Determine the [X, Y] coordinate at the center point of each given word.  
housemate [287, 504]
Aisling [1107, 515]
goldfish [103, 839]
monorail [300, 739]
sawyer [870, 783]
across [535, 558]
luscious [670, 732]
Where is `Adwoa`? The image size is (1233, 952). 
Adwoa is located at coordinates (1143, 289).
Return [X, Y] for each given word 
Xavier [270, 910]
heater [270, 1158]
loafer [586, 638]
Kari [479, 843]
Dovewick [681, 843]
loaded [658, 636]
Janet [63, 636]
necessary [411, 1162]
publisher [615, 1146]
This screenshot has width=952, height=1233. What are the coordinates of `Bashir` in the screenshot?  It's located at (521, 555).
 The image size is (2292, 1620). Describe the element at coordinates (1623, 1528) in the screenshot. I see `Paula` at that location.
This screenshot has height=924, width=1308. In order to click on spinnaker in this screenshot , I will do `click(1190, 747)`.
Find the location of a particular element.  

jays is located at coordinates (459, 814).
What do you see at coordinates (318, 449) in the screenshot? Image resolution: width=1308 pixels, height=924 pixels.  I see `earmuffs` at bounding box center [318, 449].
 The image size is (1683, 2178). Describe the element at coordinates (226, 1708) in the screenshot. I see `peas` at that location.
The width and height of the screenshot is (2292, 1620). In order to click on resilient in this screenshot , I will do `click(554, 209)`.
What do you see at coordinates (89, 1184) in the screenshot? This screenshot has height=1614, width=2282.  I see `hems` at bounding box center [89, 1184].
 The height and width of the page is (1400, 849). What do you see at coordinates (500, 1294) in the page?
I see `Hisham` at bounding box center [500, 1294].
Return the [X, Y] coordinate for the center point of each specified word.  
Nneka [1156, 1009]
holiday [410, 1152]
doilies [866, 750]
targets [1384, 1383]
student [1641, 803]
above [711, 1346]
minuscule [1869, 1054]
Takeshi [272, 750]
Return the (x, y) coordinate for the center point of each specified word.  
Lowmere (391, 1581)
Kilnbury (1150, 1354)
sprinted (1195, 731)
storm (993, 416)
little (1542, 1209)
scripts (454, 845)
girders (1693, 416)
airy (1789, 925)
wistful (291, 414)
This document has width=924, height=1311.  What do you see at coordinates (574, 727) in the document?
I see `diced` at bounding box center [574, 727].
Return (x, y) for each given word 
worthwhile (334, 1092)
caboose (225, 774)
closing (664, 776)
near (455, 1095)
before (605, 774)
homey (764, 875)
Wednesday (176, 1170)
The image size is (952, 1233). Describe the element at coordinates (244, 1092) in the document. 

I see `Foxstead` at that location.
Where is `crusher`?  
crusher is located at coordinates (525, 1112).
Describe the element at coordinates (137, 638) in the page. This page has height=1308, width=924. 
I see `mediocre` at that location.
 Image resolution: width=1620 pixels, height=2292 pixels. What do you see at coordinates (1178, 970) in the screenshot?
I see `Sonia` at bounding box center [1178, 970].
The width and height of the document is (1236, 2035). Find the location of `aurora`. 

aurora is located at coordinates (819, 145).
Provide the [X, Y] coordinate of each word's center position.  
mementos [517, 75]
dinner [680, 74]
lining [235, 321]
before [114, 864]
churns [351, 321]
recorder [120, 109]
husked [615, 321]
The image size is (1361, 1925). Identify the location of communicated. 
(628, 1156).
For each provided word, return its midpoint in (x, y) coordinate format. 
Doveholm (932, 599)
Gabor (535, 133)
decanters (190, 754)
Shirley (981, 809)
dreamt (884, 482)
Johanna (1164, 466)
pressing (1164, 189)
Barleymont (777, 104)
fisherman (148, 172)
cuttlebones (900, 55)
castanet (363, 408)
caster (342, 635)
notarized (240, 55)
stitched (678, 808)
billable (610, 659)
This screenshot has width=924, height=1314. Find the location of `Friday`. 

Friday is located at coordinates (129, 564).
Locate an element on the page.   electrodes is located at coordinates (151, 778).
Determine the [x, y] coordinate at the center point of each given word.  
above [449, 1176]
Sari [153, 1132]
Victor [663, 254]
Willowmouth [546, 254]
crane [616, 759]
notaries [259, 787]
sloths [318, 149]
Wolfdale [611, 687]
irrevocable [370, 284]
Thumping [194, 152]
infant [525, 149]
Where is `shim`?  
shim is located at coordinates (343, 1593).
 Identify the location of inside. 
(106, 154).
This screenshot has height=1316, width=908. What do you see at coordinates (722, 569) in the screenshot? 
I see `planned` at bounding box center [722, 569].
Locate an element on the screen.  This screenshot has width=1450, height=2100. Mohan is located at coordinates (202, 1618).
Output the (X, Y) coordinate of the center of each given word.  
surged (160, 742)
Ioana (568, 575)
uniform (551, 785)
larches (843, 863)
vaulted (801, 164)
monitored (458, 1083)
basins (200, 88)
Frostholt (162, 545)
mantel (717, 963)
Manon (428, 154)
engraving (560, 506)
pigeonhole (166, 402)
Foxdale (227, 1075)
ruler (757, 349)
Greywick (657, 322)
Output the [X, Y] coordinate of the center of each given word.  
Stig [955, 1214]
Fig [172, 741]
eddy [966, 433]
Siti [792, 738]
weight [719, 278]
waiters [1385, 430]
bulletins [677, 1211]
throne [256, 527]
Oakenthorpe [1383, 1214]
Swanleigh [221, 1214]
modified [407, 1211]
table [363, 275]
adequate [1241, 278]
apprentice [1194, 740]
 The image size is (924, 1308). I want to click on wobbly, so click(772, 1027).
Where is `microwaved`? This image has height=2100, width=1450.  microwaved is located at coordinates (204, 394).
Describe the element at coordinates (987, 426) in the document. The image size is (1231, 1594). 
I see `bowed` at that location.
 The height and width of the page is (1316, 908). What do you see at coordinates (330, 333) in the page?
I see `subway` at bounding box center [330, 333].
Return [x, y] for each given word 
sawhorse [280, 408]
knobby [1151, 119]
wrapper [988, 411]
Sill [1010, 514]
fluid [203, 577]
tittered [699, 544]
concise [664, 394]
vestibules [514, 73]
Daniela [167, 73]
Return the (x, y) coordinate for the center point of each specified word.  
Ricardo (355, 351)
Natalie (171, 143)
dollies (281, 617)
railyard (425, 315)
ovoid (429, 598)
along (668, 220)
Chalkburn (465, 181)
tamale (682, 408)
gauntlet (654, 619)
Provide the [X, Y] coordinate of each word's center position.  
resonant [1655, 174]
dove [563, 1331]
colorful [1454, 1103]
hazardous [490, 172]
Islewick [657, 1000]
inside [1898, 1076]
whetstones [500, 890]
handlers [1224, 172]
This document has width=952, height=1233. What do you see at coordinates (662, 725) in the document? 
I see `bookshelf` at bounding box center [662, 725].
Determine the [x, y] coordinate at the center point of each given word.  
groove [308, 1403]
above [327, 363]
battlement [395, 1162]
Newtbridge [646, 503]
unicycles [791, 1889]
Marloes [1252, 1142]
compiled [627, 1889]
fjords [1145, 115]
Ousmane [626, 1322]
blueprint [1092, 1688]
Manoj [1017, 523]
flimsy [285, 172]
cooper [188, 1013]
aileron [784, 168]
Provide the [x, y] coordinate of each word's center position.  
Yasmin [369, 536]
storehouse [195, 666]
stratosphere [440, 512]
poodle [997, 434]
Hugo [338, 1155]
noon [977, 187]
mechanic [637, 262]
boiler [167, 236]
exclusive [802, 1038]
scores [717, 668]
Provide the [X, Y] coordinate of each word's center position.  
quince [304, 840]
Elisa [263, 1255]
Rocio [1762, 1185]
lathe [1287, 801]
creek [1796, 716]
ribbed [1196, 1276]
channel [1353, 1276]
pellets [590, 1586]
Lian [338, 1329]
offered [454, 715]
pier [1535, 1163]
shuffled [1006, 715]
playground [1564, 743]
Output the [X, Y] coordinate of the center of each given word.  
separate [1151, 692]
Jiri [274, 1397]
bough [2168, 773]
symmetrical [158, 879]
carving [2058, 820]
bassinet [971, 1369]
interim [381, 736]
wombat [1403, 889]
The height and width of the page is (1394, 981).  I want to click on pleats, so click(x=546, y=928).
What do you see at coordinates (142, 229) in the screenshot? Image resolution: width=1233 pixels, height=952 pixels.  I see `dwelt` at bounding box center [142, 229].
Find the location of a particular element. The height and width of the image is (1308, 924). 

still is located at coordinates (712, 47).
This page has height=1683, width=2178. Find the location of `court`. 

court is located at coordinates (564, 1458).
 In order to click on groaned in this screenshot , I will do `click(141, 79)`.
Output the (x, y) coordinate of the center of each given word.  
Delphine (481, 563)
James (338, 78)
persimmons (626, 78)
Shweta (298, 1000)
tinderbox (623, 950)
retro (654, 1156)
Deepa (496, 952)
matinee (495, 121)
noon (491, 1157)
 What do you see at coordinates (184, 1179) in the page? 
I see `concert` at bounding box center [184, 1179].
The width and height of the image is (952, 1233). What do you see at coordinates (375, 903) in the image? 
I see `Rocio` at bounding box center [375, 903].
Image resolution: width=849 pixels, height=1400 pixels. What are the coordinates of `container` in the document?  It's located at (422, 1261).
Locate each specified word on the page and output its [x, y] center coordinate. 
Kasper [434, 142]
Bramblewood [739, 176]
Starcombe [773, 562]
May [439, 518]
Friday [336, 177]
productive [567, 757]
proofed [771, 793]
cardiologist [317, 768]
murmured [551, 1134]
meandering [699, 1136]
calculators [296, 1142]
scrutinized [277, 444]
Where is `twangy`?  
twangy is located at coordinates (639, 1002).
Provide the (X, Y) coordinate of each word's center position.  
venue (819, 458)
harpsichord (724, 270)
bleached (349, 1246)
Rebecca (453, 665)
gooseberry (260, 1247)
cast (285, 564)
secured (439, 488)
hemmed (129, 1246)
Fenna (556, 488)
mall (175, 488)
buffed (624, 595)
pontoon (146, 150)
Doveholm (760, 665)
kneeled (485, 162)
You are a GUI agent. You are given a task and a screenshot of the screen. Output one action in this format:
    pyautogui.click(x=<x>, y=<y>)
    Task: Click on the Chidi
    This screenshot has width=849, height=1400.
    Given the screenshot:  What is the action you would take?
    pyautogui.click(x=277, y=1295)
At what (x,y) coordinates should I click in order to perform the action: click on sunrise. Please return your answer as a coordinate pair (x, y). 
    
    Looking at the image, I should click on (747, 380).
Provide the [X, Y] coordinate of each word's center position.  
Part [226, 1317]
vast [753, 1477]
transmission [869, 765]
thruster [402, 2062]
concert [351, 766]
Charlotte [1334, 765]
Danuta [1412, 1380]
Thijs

++++++++++++++++++++

SET EXERCISE: Rewrite the entries from the line with "proofed [771, 793]" up to and including the line with "pyautogui.click(x=277, y=1295)" as a Markdown table. Use two columns, Row and Line, number each line in order, and leave out blank lines.

CORRECT RESULT:
| Row | Line |
|---|---|
| 1 | proofed [771, 793] |
| 2 | cardiologist [317, 768] |
| 3 | murmured [551, 1134] |
| 4 | meandering [699, 1136] |
| 5 | calculators [296, 1142] |
| 6 | scrutinized [277, 444] |
| 7 | Where is `twangy`?   |
| 8 | twangy is located at coordinates (639, 1002). |
| 9 | Provide the (X, Y) coordinate of each word's center position.   |
| 10 | venue (819, 458) |
| 11 | harpsichord (724, 270) |
| 12 | bleached (349, 1246) |
| 13 | Rebecca (453, 665) |
| 14 | gooseberry (260, 1247) |
| 15 | cast (285, 564) |
| 16 | secured (439, 488) |
| 17 | hemmed (129, 1246) |
| 18 | Fenna (556, 488) |
| 19 | mall (175, 488) |
| 20 | buffed (624, 595) |
| 21 | pontoon (146, 150) |
| 22 | Doveholm (760, 665) |
| 23 | kneeled (485, 162) |
| 24 | You are a GUI agent. You are given a task and a screenshot of the screen. Output one action in this format: |
| 25 |     pyautogui.click(x=<x>, y=<y>) |
| 26 |     Task: Click on the Chidi |
| 27 |     This screenshot has width=849, height=1400. |
| 28 |     Given the screenshot:  What is the action you would take? |
| 29 |     pyautogui.click(x=277, y=1295) |